* _WHAT THIS TASK INVOLVES_: I'd like the entries repeated exactly, pictures omitted.

START INFORMATION PROVIDED

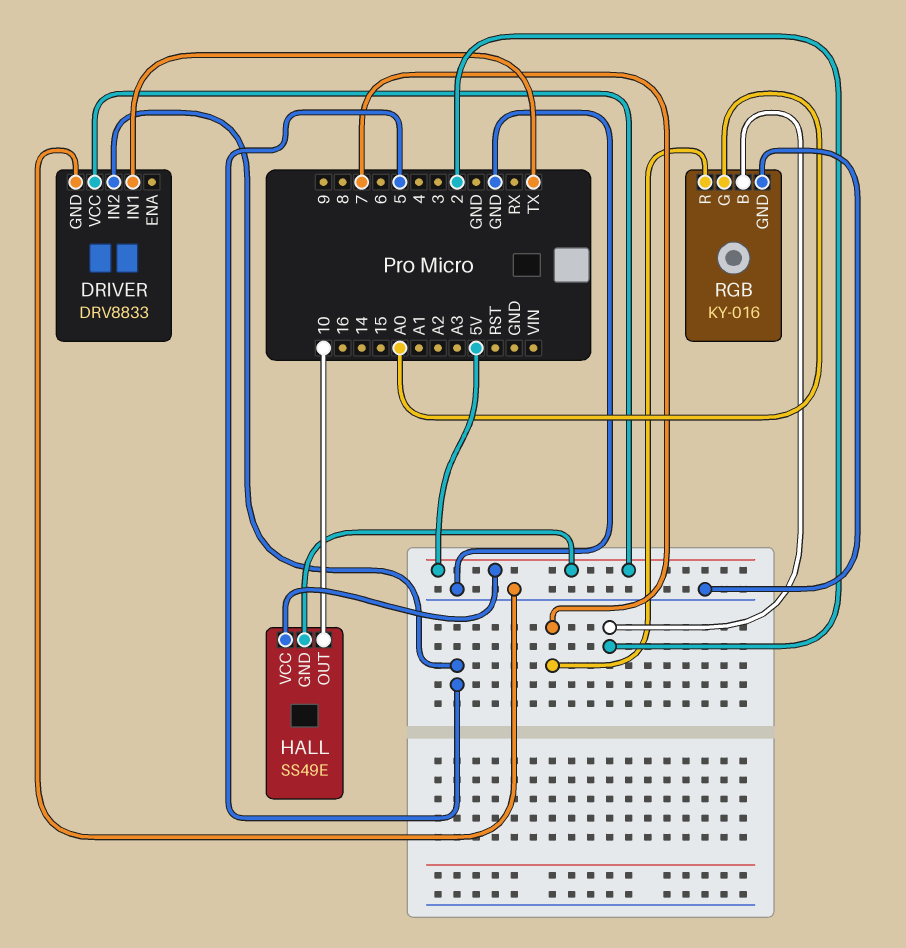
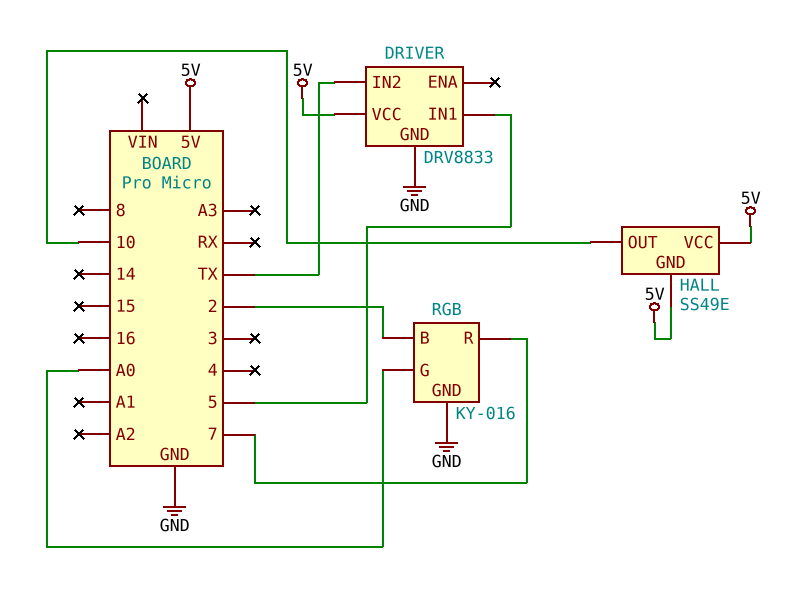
DRIVER pin IN1: TX -> 5
DRIVER pin IN2: 5 -> TX

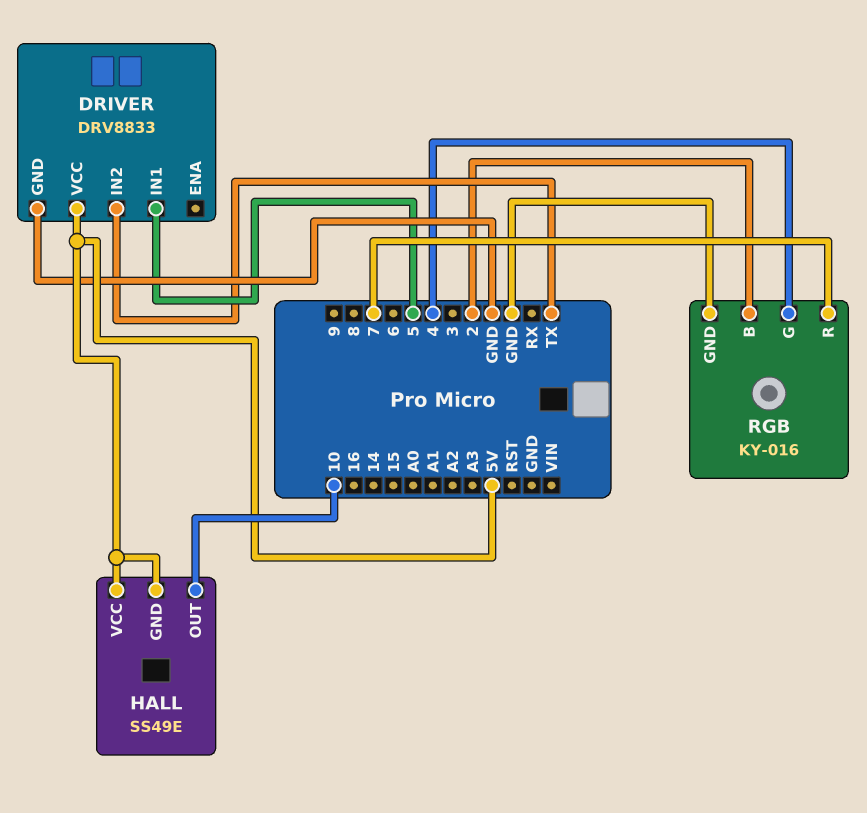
RGB pin G: A0 -> 4

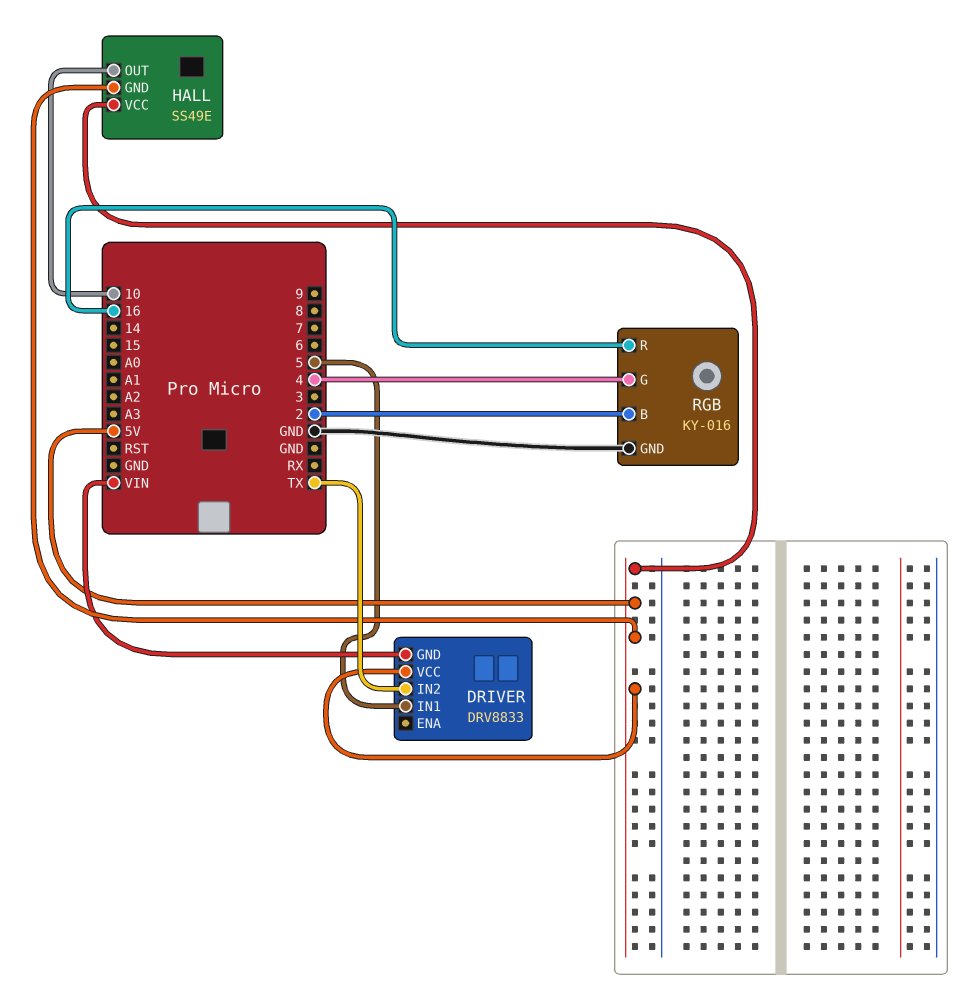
DRIVER pin GND: GND -> VIN
RGB pin R: 7 -> 16

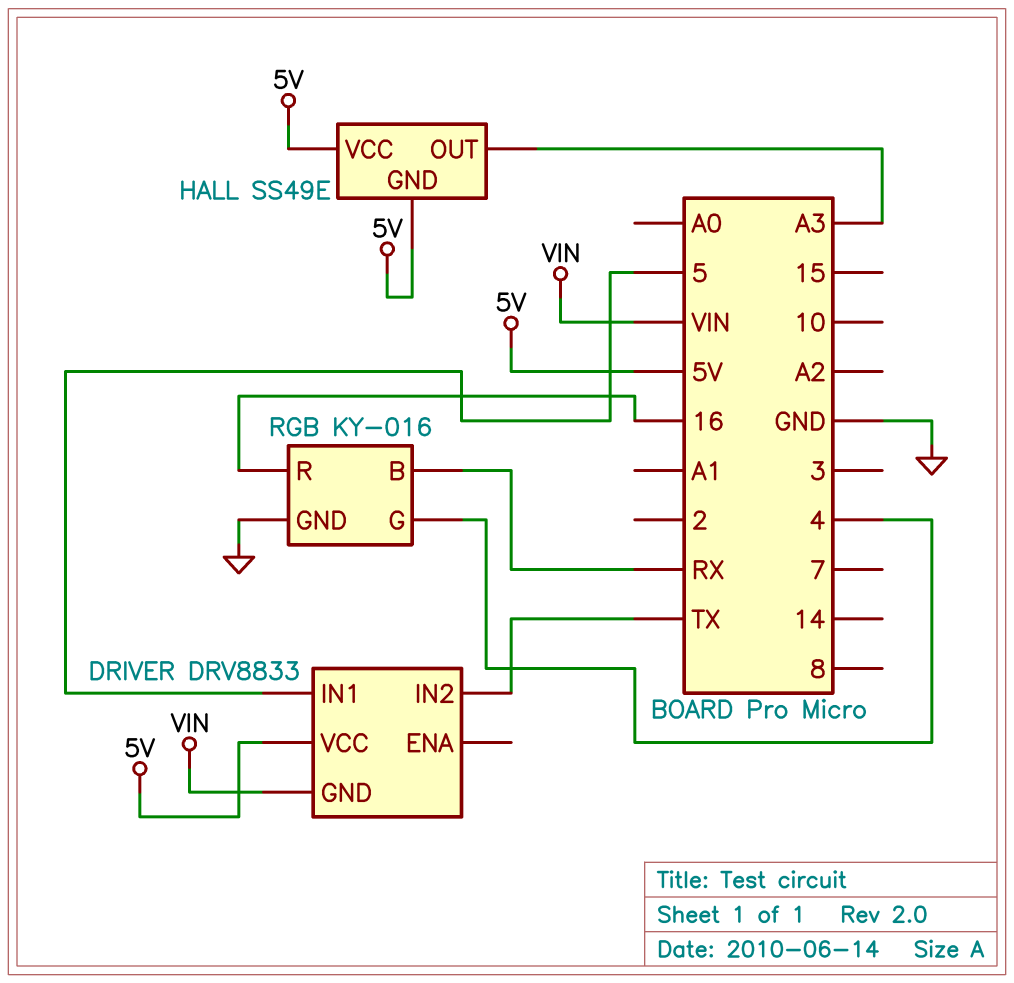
HALL pin OUT: 10 -> A3
RGB pin B: 2 -> RX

END INFORMATION PROVIDED

* _ANSWER AREA_:
DRIVER pin IN1: TX -> 5
DRIVER pin IN2: 5 -> TX

RGB pin G: A0 -> 4

DRIVER pin GND: GND -> VIN
RGB pin R: 7 -> 16

HALL pin OUT: 10 -> A3
RGB pin B: 2 -> RX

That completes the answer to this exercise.